(Data):
────────────────
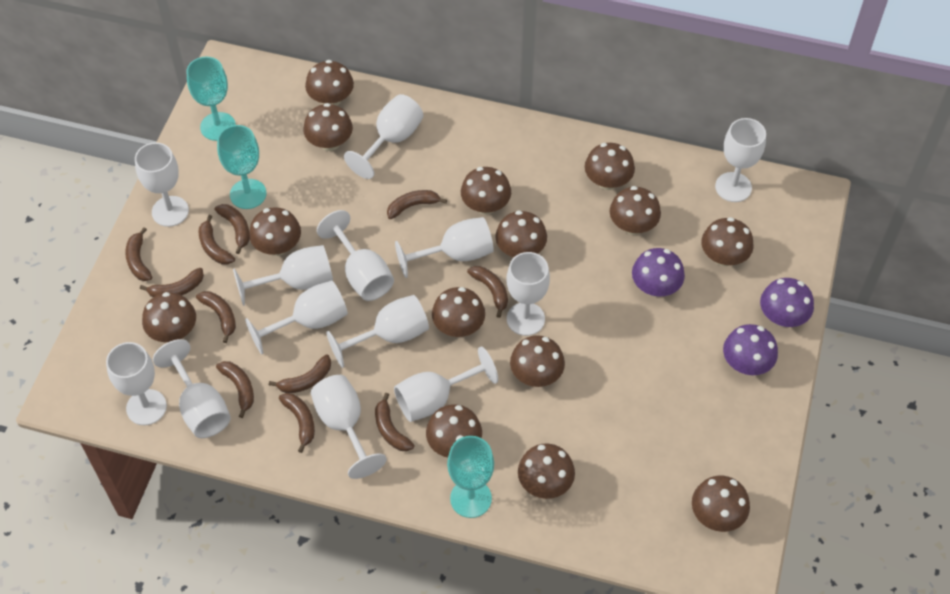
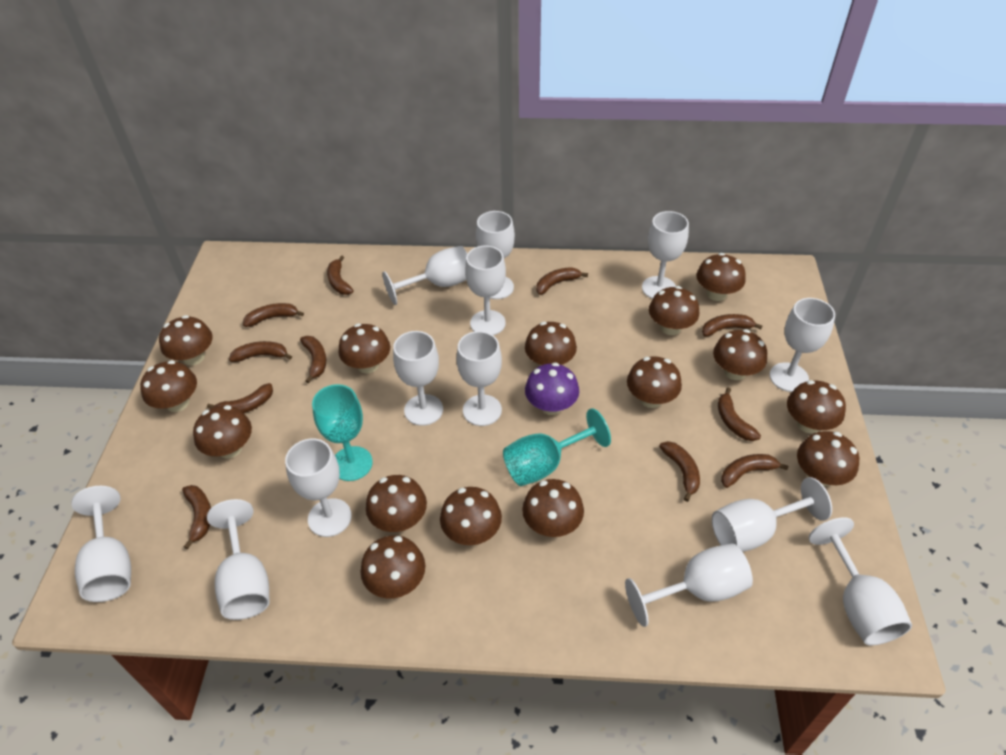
brown mushroom: 14 -> 15
purple mushroom: 3 -> 1
turquoise goblet: 3 -> 2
────────────────
(Problem requirements):
The entire listing above, word for word and without pictures, is what should be output.

(Response to this exercise):
brown mushroom: 14 -> 15
purple mushroom: 3 -> 1
turquoise goblet: 3 -> 2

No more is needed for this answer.